> [Given entries]:
-*-

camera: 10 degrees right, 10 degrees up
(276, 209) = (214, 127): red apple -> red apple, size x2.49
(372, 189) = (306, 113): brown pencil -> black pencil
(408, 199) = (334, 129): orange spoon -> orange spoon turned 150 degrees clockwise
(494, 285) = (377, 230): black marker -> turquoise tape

-*-

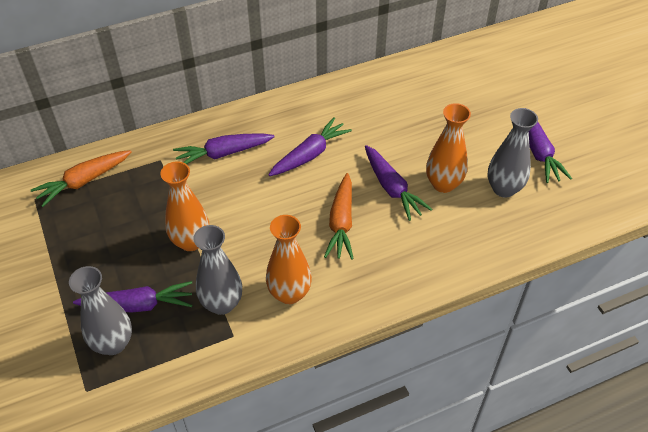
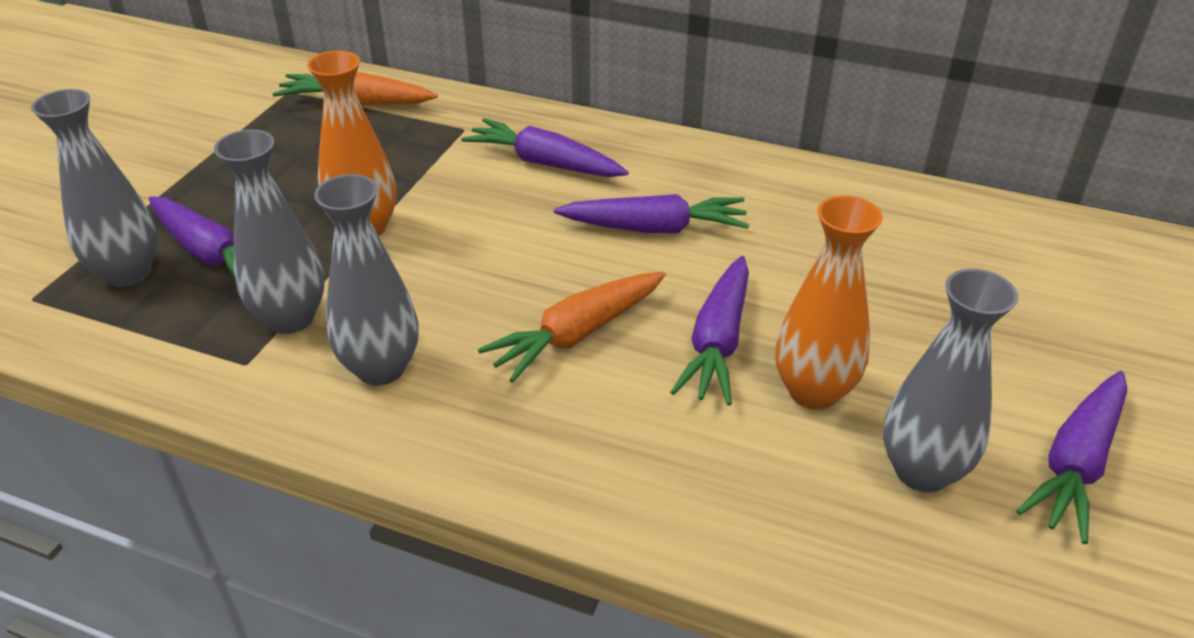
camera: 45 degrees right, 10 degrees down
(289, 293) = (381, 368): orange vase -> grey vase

-*-

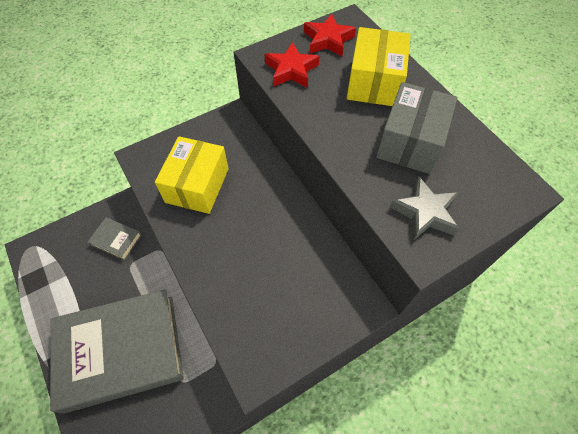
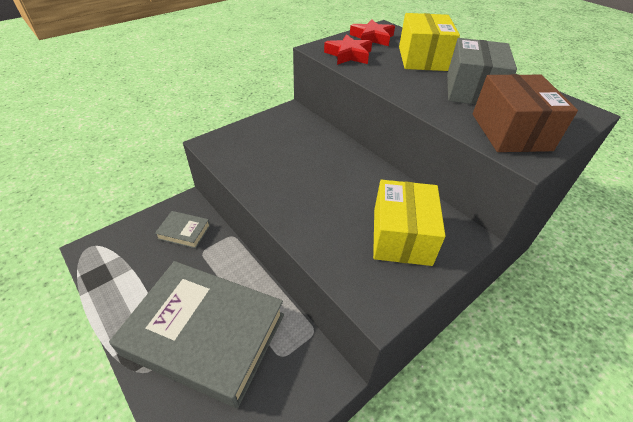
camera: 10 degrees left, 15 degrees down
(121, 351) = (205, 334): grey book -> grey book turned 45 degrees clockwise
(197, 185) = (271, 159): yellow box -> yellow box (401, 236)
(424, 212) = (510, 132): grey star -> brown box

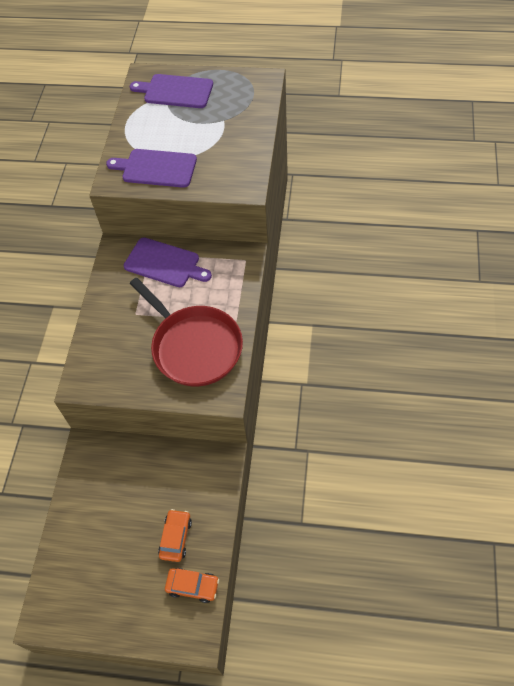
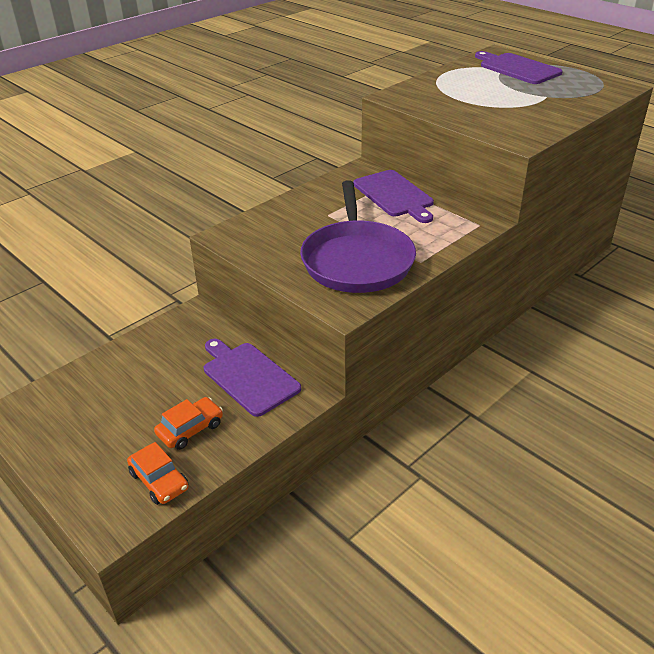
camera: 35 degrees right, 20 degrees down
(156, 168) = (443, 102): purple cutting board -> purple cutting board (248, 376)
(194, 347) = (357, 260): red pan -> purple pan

-*-

> [Exercise]: In the records above, the line with "camera: 10 degrees right, 10 degrees up" marks the start and the line with "(494, 285) = (377, 230): black" marks the end; copy that stretch exactly, both lines included, and nothing else.

> [Written solution]:
camera: 10 degrees right, 10 degrees up
(276, 209) = (214, 127): red apple -> red apple, size x2.49
(372, 189) = (306, 113): brown pencil -> black pencil
(408, 199) = (334, 129): orange spoon -> orange spoon turned 150 degrees clockwise
(494, 285) = (377, 230): black marker -> turquoise tape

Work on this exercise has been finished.